**Problem statement**: Could you restate word for word the lines running from the one with "TOF1 pin XSHUT: MI -> 9" to the end of the data, both ends included, but without pictures?

**Information provided**:
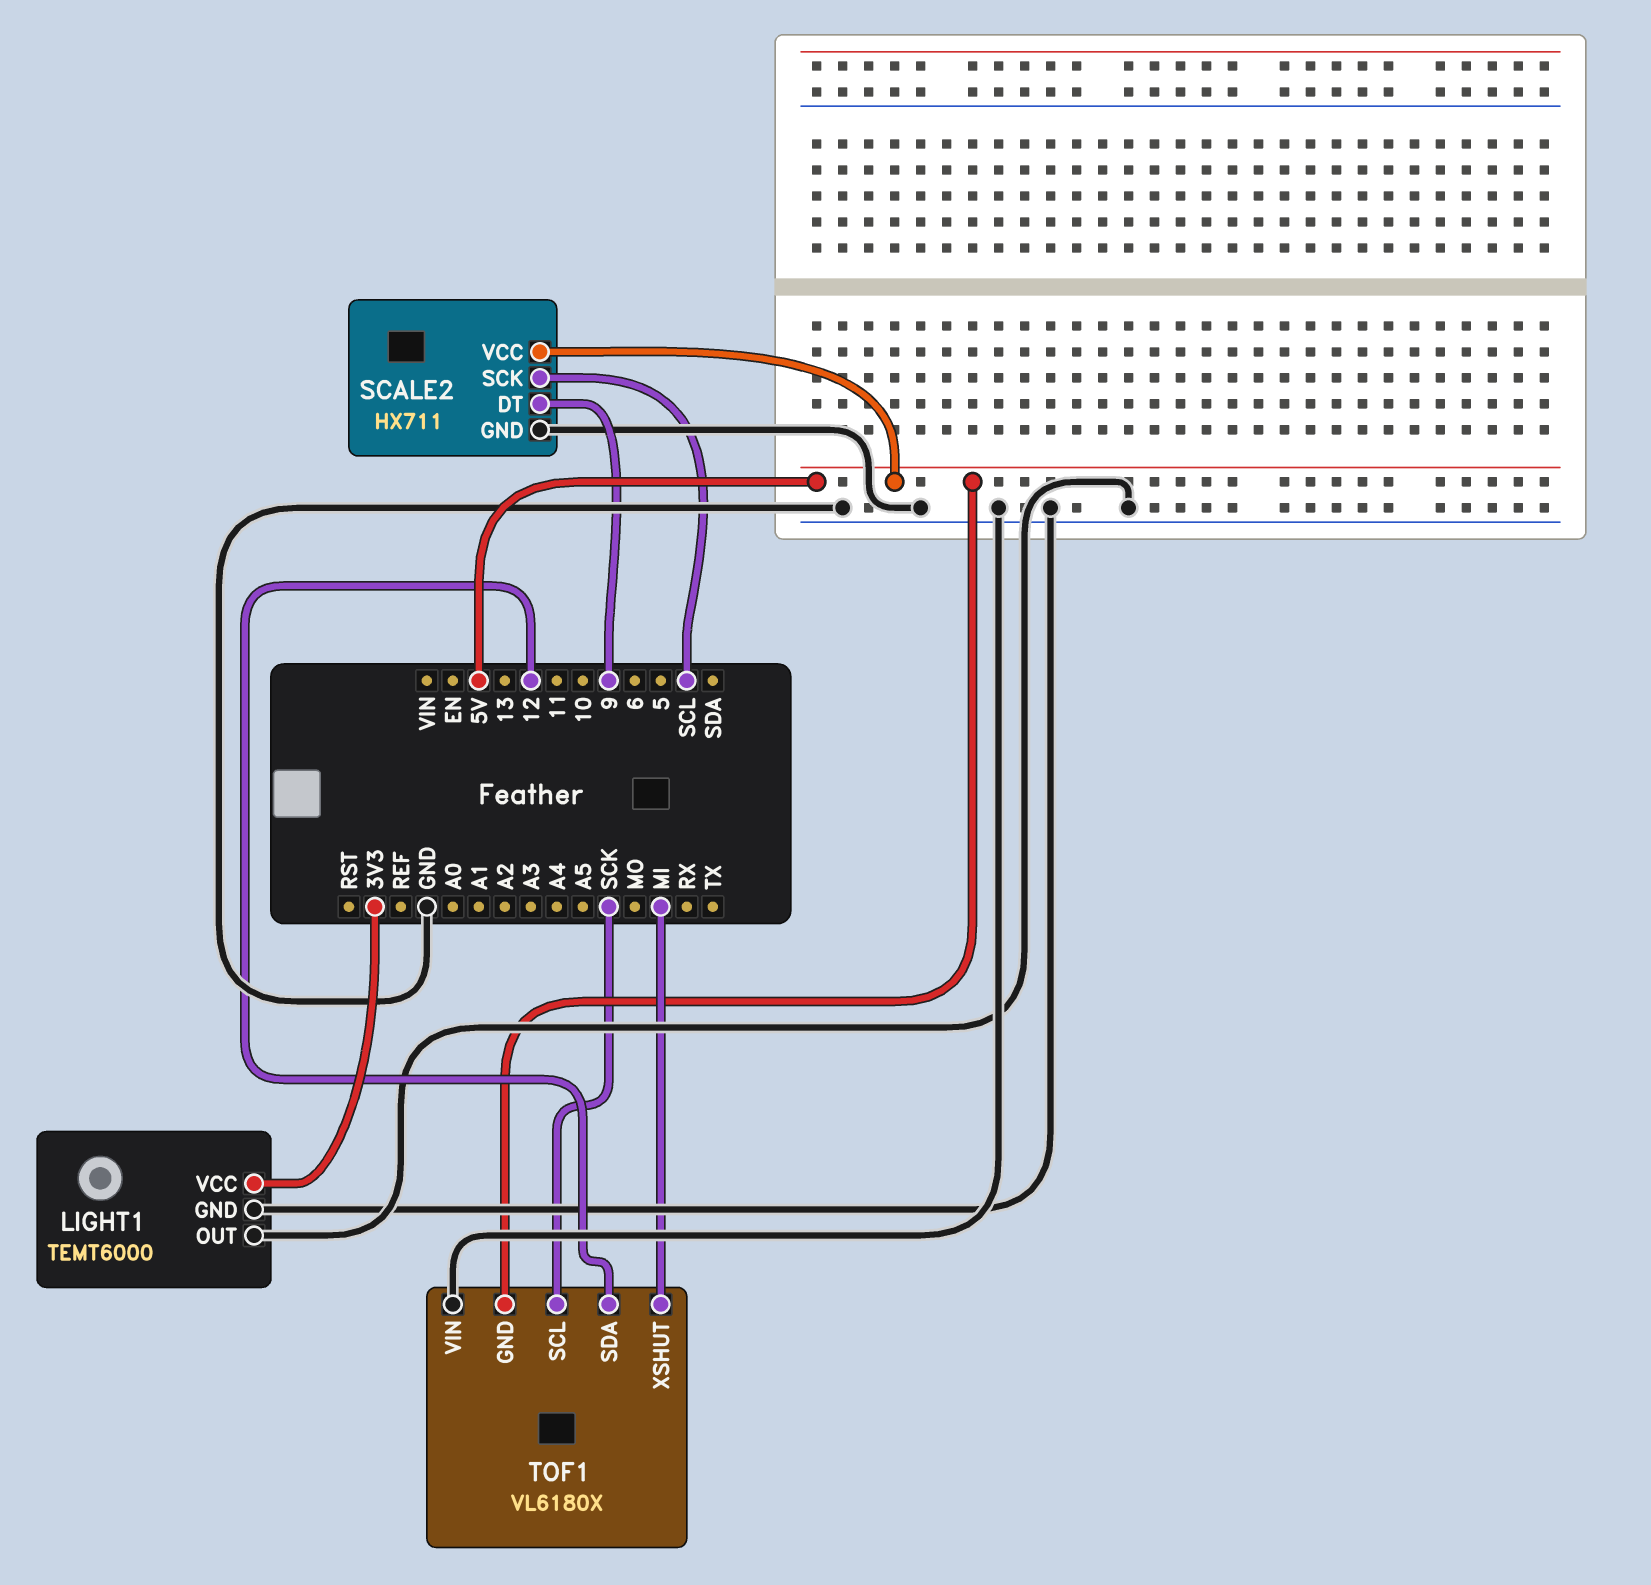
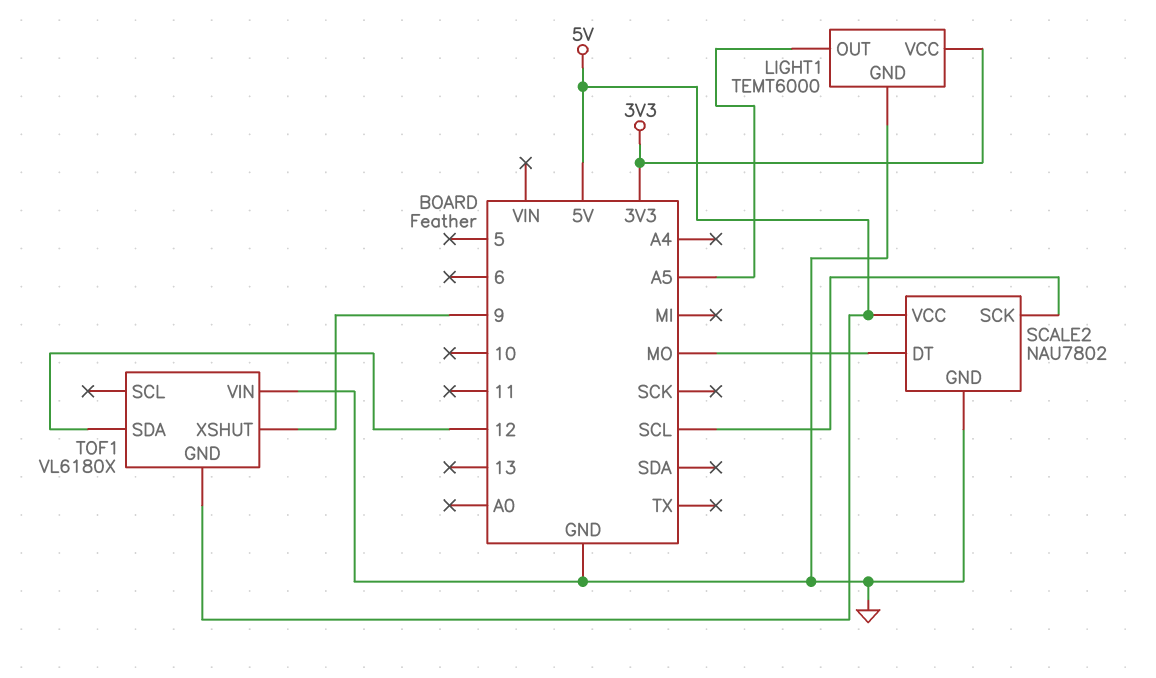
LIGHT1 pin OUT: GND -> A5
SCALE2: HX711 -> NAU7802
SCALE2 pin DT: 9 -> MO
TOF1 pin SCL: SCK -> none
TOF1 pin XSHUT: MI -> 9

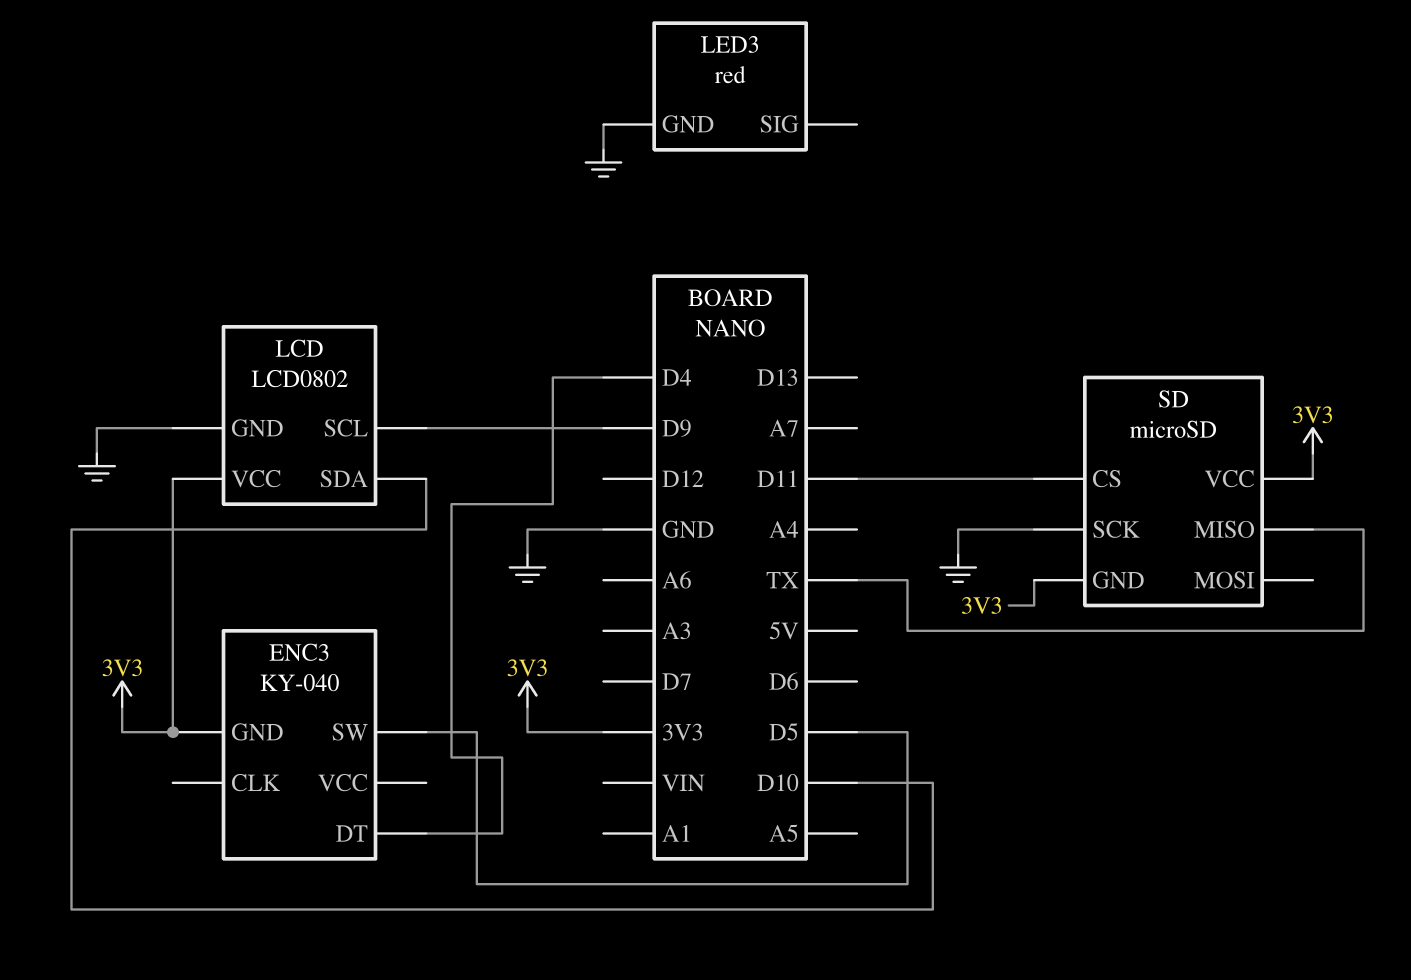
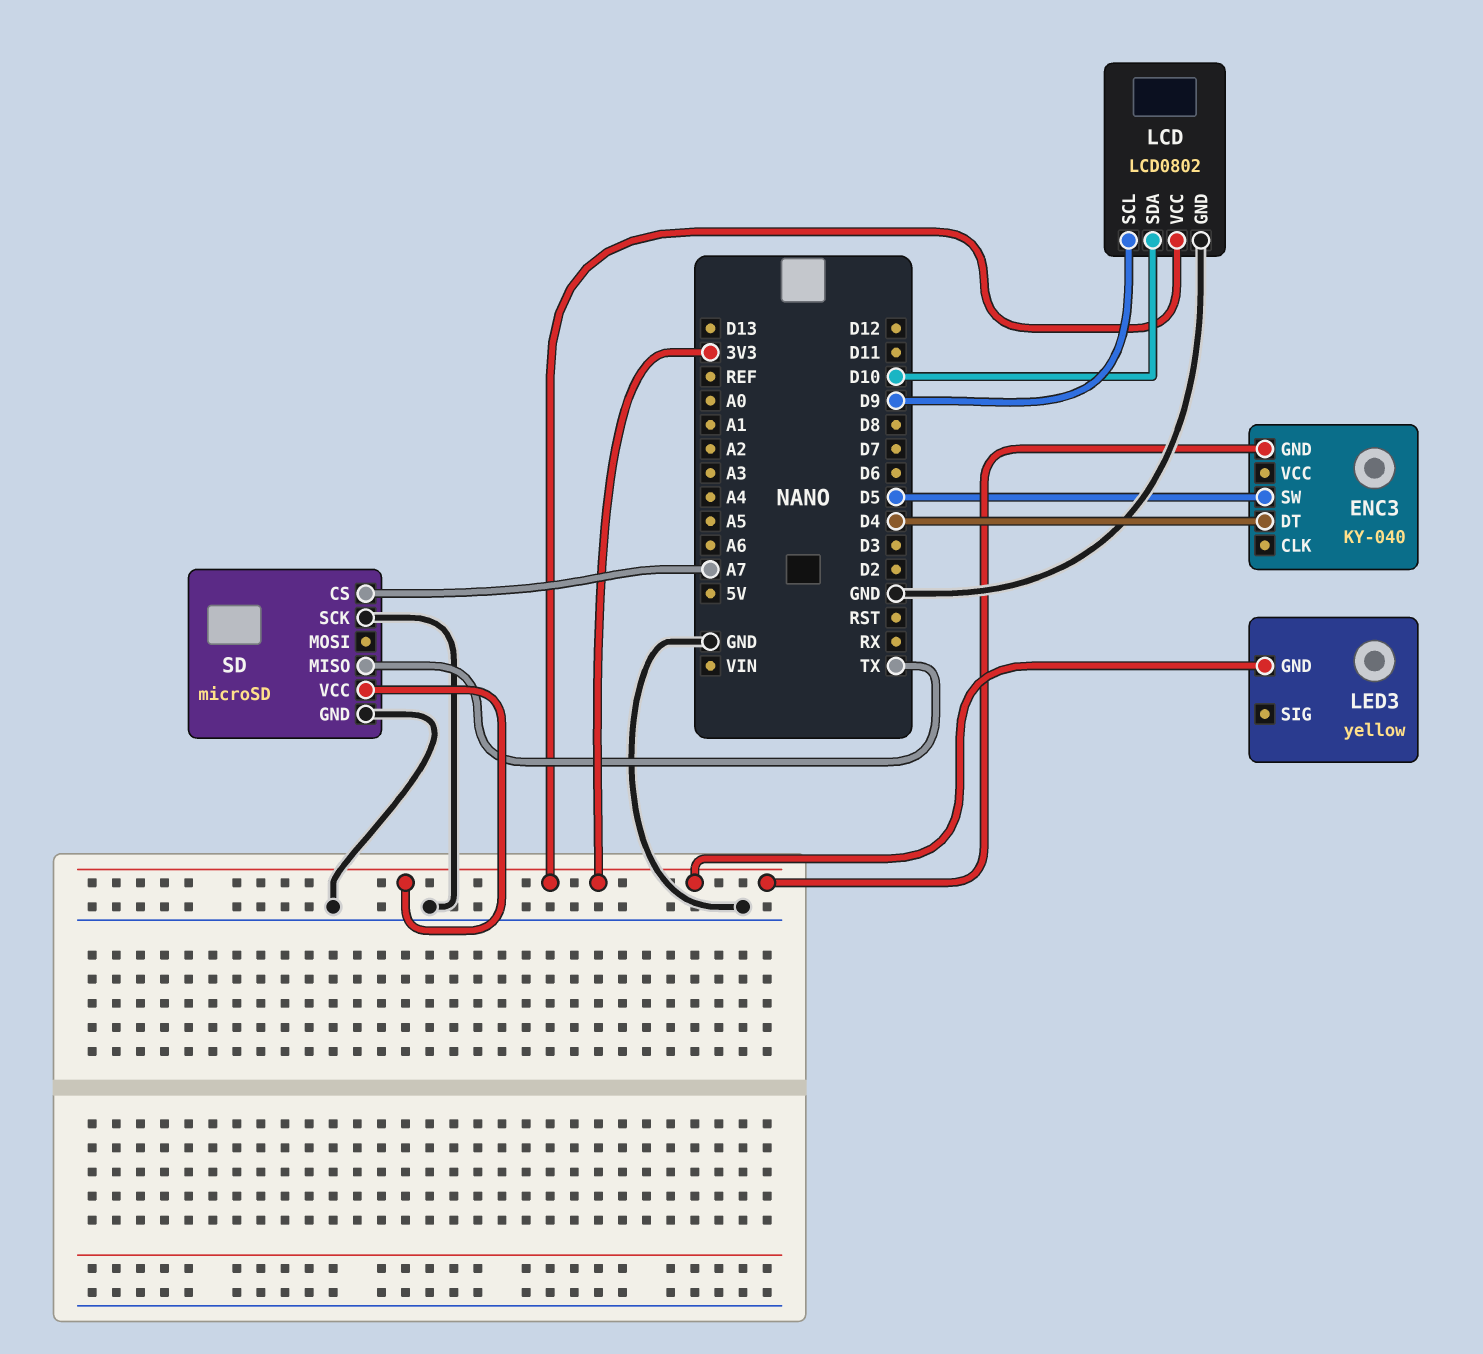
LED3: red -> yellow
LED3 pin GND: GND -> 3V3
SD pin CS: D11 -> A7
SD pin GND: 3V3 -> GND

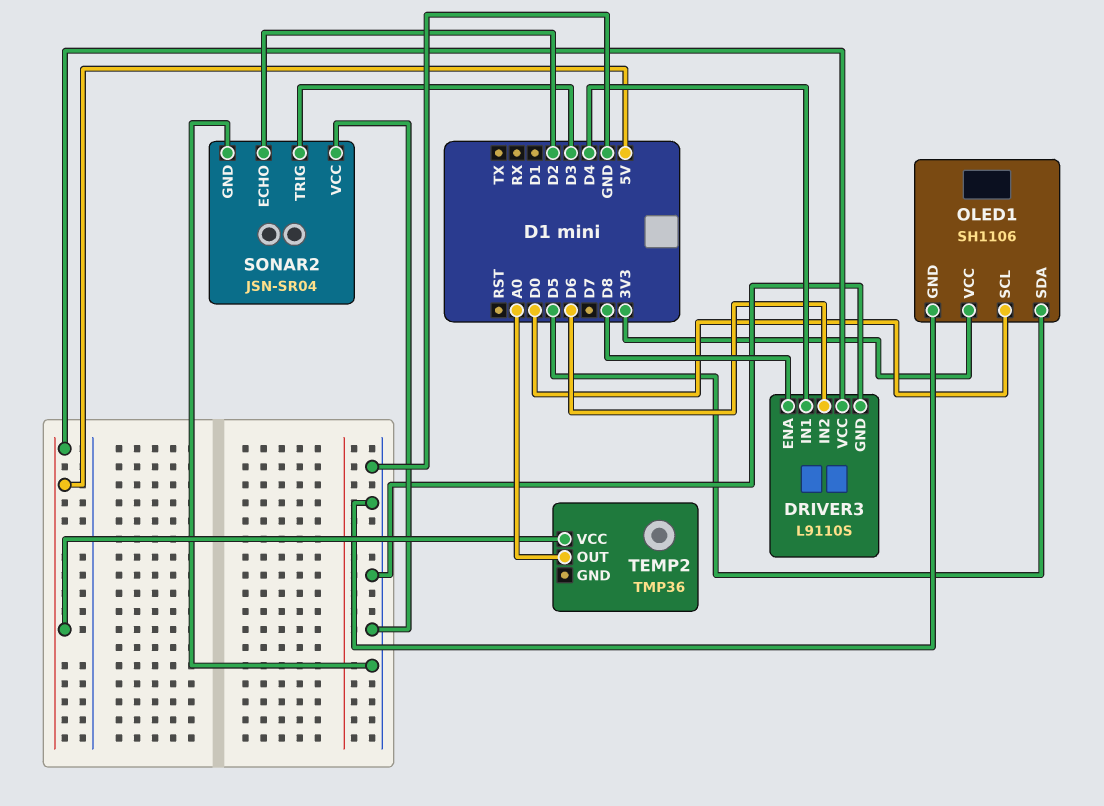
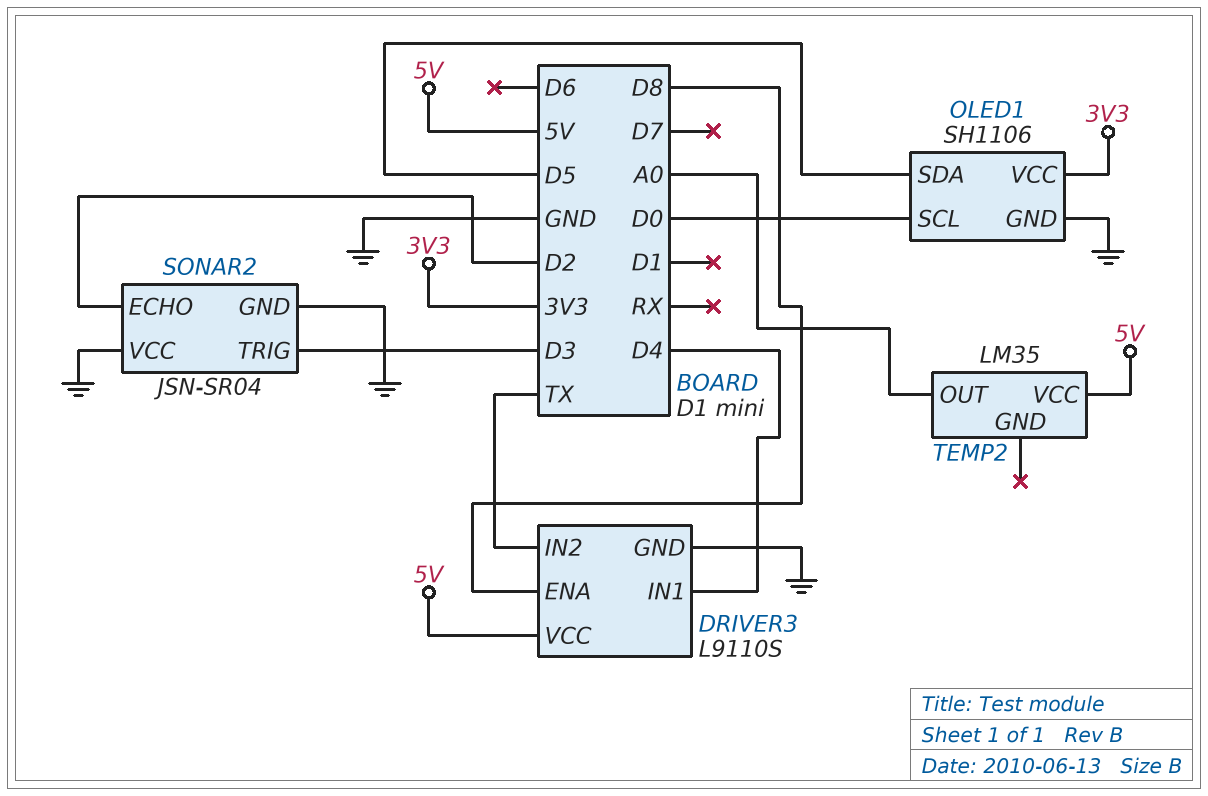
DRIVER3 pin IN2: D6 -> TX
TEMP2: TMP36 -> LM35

**Completed exercise**:
TOF1 pin XSHUT: MI -> 9

LED3: red -> yellow
LED3 pin GND: GND -> 3V3
SD pin CS: D11 -> A7
SD pin GND: 3V3 -> GND

DRIVER3 pin IN2: D6 -> TX
TEMP2: TMP36 -> LM35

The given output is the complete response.